## DATA FOR REVIEW
▬▬▬
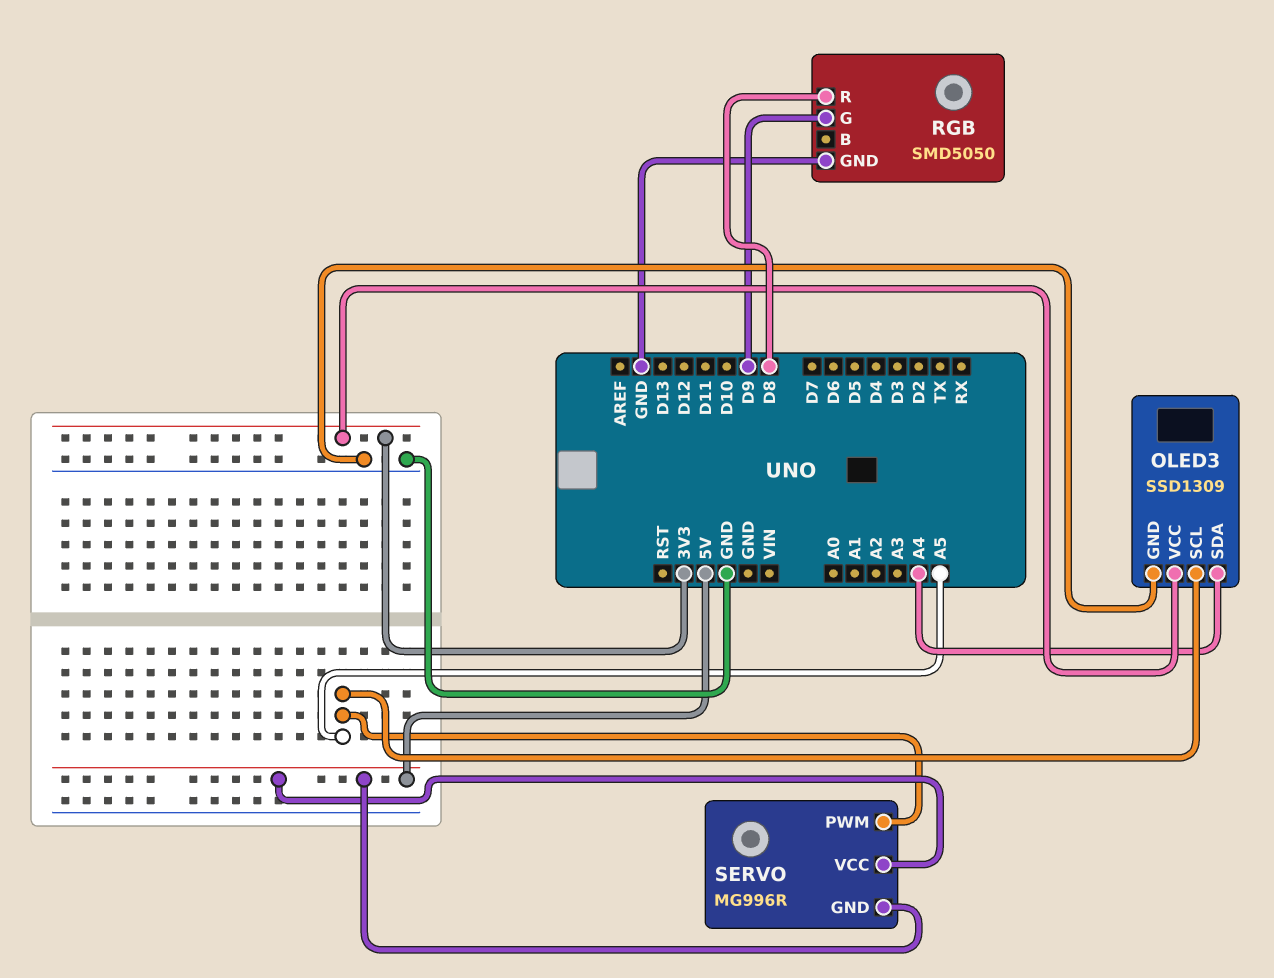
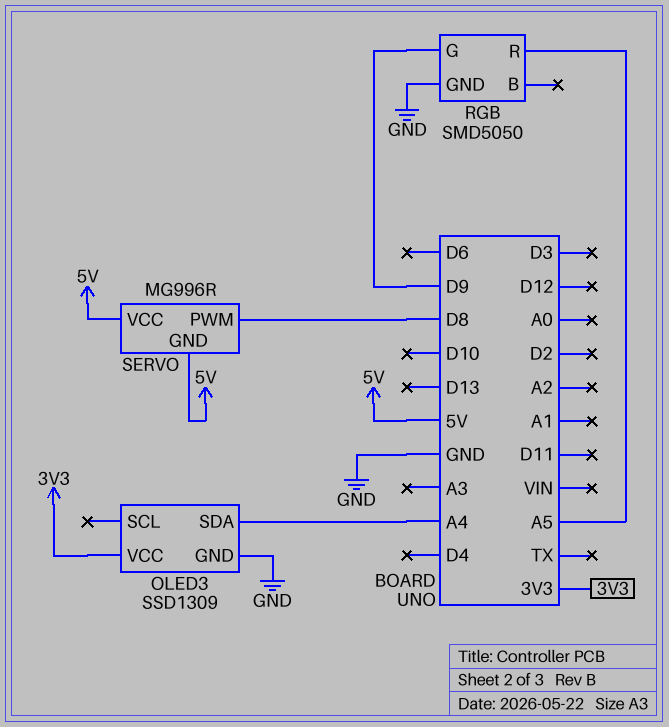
OLED3 pin SCL: A5 -> none
RGB pin R: D8 -> A5
SERVO pin PWM: A5 -> D8

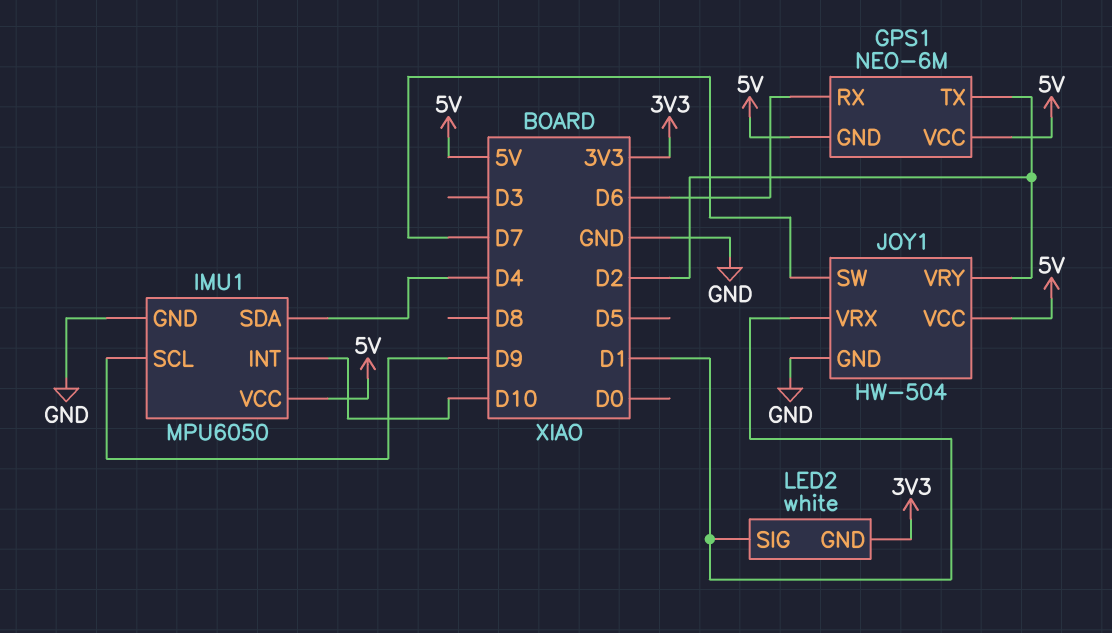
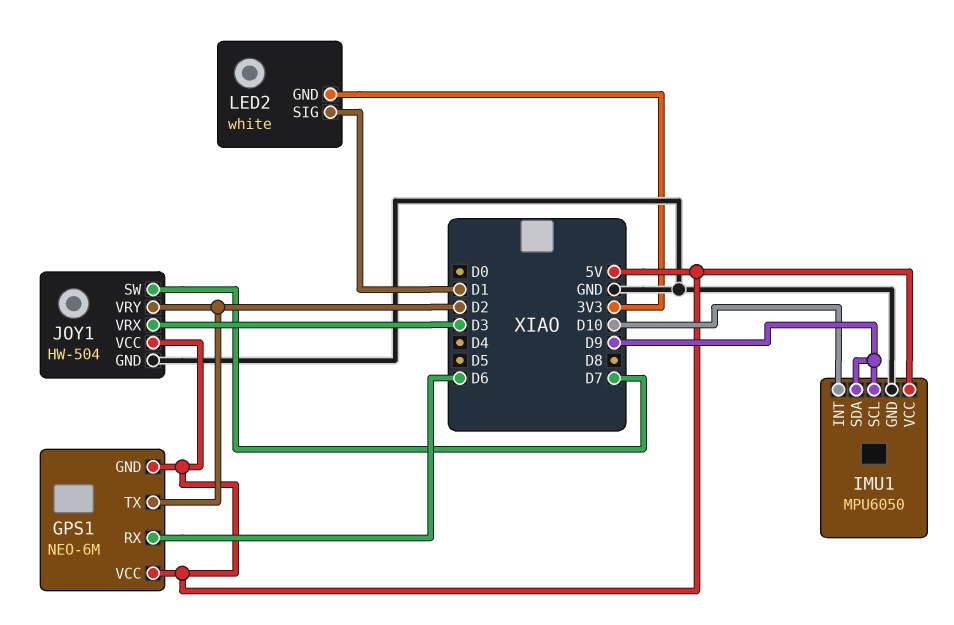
IMU1 pin SDA: D4 -> D9
JOY1 pin VRX: D1 -> D3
▬▬▬
## WHAT IS NEEDED
Give back an exact copy of the material above, omitting the pictures.

## TASK RESPONSE
OLED3 pin SCL: A5 -> none
RGB pin R: D8 -> A5
SERVO pin PWM: A5 -> D8

IMU1 pin SDA: D4 -> D9
JOY1 pin VRX: D1 -> D3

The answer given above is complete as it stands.